[Records from a dataset]
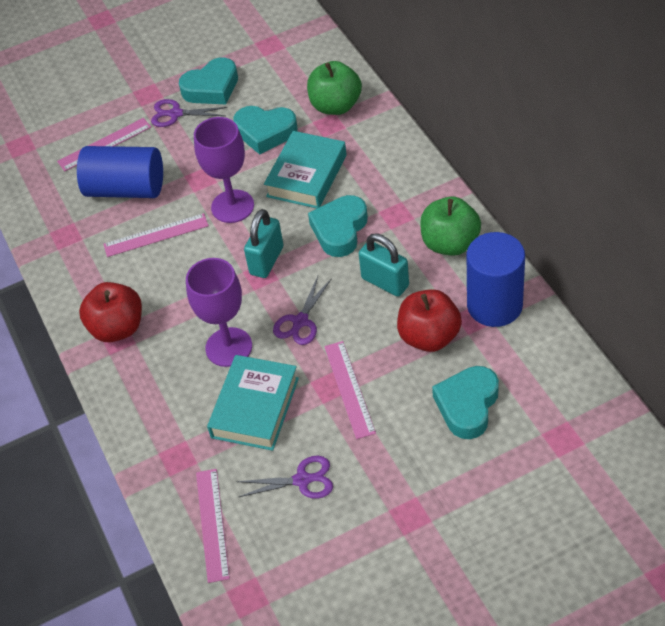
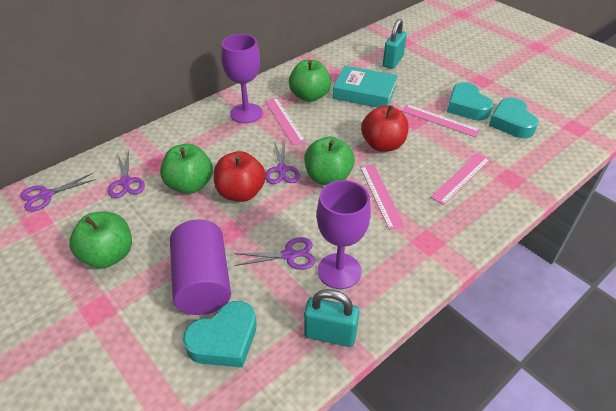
blue cylinder: [77,146,163,198] [467,232,525,327] = 2 -> none = 0
green apple: [307,61,362,115] [420,196,481,256] = 2 -> [69,211,132,268] [160,144,213,194] [289,60,331,102] [304,136,355,185] = 4
purple cylinder: none = 0 -> [170,220,231,315] = 1
purple scissors: [151,99,227,127] [236,456,333,499] [273,276,332,345] = 3 -> [20,173,96,212] [108,151,145,198] [234,237,315,270] [265,141,300,184] = 4
turquoise book: [207,355,299,451] [264,131,347,208] = 2 -> [333,66,398,107] = 1
turquoise heart: [179,57,238,104] [233,106,297,155] [308,195,368,257] [432,366,499,439] = 4 -> [183,301,257,368] [447,82,493,120] [489,97,539,138] = 3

Problem requirements: For the records above, state how many lines contain the string "cylinder", with no added text.

Response to this exercise: 2